───── MATERIAL SHOWN

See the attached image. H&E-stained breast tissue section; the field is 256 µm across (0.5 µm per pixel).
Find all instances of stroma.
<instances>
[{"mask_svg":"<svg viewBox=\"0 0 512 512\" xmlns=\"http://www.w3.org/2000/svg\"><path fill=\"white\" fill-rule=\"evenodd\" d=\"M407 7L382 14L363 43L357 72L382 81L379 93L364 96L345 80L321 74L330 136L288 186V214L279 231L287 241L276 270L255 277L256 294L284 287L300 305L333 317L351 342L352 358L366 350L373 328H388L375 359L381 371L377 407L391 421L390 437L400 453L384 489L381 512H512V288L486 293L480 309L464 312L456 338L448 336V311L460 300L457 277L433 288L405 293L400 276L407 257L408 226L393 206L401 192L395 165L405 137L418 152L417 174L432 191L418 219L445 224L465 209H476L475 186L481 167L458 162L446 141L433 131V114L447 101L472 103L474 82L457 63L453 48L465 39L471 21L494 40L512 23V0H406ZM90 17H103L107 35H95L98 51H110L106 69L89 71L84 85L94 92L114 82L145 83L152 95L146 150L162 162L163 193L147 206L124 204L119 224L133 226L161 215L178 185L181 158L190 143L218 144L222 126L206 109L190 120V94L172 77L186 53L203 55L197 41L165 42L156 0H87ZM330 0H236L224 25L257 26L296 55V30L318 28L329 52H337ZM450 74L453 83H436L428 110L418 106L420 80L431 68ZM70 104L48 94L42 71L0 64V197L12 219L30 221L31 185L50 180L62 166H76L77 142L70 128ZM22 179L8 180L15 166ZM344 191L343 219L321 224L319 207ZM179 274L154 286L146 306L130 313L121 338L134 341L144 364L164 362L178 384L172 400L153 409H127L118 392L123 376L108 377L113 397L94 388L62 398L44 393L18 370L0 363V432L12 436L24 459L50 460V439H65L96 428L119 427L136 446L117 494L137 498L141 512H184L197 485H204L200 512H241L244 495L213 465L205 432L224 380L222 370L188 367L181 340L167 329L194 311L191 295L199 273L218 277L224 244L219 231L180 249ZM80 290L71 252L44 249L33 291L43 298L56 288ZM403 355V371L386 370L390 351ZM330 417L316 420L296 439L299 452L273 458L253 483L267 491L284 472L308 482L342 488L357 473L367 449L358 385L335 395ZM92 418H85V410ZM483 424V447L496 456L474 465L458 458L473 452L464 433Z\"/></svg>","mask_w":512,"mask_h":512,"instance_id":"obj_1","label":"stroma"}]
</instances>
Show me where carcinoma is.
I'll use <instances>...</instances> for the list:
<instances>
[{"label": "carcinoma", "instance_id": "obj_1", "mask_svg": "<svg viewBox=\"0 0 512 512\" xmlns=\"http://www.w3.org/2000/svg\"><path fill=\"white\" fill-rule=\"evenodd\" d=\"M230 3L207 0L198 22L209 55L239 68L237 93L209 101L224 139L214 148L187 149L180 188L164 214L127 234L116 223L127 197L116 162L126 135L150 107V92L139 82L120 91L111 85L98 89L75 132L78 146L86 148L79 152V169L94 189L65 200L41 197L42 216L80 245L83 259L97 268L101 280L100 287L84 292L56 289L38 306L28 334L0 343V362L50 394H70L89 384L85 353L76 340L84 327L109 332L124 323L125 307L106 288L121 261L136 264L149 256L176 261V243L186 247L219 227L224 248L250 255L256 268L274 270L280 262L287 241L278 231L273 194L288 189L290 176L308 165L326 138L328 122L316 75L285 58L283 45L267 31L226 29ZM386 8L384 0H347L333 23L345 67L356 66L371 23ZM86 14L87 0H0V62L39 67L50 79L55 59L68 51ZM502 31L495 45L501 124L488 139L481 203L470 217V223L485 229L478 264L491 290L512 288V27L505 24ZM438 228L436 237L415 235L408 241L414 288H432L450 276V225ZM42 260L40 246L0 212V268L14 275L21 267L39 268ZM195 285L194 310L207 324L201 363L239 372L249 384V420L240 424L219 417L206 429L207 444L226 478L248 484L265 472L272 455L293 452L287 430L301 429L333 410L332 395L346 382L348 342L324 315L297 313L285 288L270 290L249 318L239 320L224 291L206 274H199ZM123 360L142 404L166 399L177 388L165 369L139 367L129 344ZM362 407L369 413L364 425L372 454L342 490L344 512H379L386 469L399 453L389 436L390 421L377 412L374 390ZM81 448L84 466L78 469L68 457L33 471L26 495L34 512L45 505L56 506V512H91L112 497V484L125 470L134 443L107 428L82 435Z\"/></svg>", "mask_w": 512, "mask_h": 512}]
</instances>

──────────

### [GOAL OF THE EXERCISE]
Give a word-for-word copy of the records.

### [PROBLEM SOLUTION]
See the attached image. H&E-stained breast tissue section; the field is 256 µm across (0.5 µm per pixel).
Find all instances of stroma.
<instances>
[{"mask_svg":"<svg viewBox=\"0 0 512 512\" xmlns=\"http://www.w3.org/2000/svg\"><path fill=\"white\" fill-rule=\"evenodd\" d=\"M407 7L382 14L363 43L357 72L382 81L379 93L364 96L345 80L321 74L330 136L288 186V214L279 231L287 241L276 270L255 277L256 294L284 287L300 305L333 317L351 342L352 358L366 350L373 328H388L375 359L381 371L377 407L391 421L390 437L400 453L384 489L381 512H512V288L486 293L480 309L464 312L456 338L448 336V311L460 300L457 277L433 288L405 293L400 276L407 257L408 226L393 206L401 192L395 165L405 137L418 152L417 174L432 191L418 219L445 224L465 209H476L475 186L481 167L458 162L446 141L433 131V114L447 101L472 103L474 82L457 63L453 48L465 39L471 21L494 40L512 23V0H406ZM90 17H103L107 35H95L98 51H110L106 69L89 71L84 85L94 92L114 82L145 83L152 95L146 150L162 162L163 193L147 206L124 204L119 224L133 226L161 215L178 185L181 158L190 143L218 144L222 126L206 109L190 120V94L172 77L186 53L203 55L197 41L165 42L156 0H87ZM330 0H236L224 25L257 26L296 55V30L318 28L329 52H337ZM450 74L453 83H436L428 110L418 106L420 80L431 68ZM70 104L48 94L42 71L0 64V197L12 219L30 221L31 185L50 180L62 166H76L77 142L70 128ZM22 179L8 180L15 166ZM344 191L343 219L321 224L319 207ZM179 274L154 286L146 306L130 313L121 338L134 341L144 364L164 362L178 384L172 400L153 409H127L118 392L123 376L108 377L113 397L94 388L62 398L44 393L18 370L0 363V432L12 436L24 459L50 460V439H65L96 428L119 427L136 446L117 494L137 498L141 512H184L197 485H204L200 512H241L244 495L213 465L205 432L224 380L222 370L188 367L181 340L167 329L194 311L191 295L199 273L218 277L224 244L219 231L180 249ZM80 290L71 252L44 249L33 291L43 298L56 288ZM403 355V371L386 370L390 351ZM330 417L316 420L296 439L299 452L273 458L253 483L267 491L284 472L308 482L342 488L357 473L367 449L358 385L335 395ZM92 418H85V410ZM483 424V447L496 456L474 465L458 458L473 452L464 433Z\"/></svg>","mask_w":512,"mask_h":512,"instance_id":"obj_1","label":"stroma"}]
</instances>
Show me where carcinoma is.
I'll use <instances>...</instances> for the list:
<instances>
[{"label": "carcinoma", "instance_id": "obj_1", "mask_svg": "<svg viewBox=\"0 0 512 512\" xmlns=\"http://www.w3.org/2000/svg\"><path fill=\"white\" fill-rule=\"evenodd\" d=\"M230 3L207 0L198 22L209 55L239 68L237 93L209 101L224 139L214 148L187 149L180 188L164 214L127 234L116 223L127 197L116 162L126 135L150 107V92L139 82L120 91L111 85L98 89L75 132L78 146L86 148L79 152V169L94 189L65 200L41 197L42 216L80 245L83 259L97 268L101 280L100 287L84 292L56 289L38 306L28 334L0 343V362L50 394H70L89 384L85 353L76 340L84 327L109 332L124 323L125 307L106 288L121 261L136 264L149 256L176 261V243L186 247L219 227L224 248L250 255L256 268L274 270L280 262L287 241L278 231L273 194L288 189L290 176L308 165L326 138L328 122L316 75L285 58L283 45L267 31L226 29ZM386 8L384 0H347L333 23L345 67L356 66L371 23ZM86 14L87 0H0V62L39 67L50 79L55 59L68 51ZM502 31L495 45L501 124L488 139L481 203L470 217V223L485 229L478 264L491 290L512 288V27L505 24ZM438 228L436 237L415 235L408 241L414 288H432L450 276V225ZM42 260L40 246L0 212V268L14 275L21 267L39 268ZM195 285L194 310L207 324L201 363L239 372L249 384V420L240 424L219 417L206 429L207 444L226 478L248 484L265 472L272 455L293 452L287 430L301 429L333 410L332 395L346 382L348 342L324 315L297 313L285 288L270 290L249 318L239 320L224 291L206 274H199ZM123 360L142 404L166 399L177 388L165 369L139 367L129 344ZM362 407L369 413L364 425L372 454L342 490L344 512H379L386 469L399 453L389 436L390 421L377 412L374 390ZM81 448L84 466L78 469L68 457L33 471L26 495L34 512L45 505L56 506V512H91L112 497V484L125 470L134 443L107 428L82 435Z\"/></svg>", "mask_w": 512, "mask_h": 512}]
</instances>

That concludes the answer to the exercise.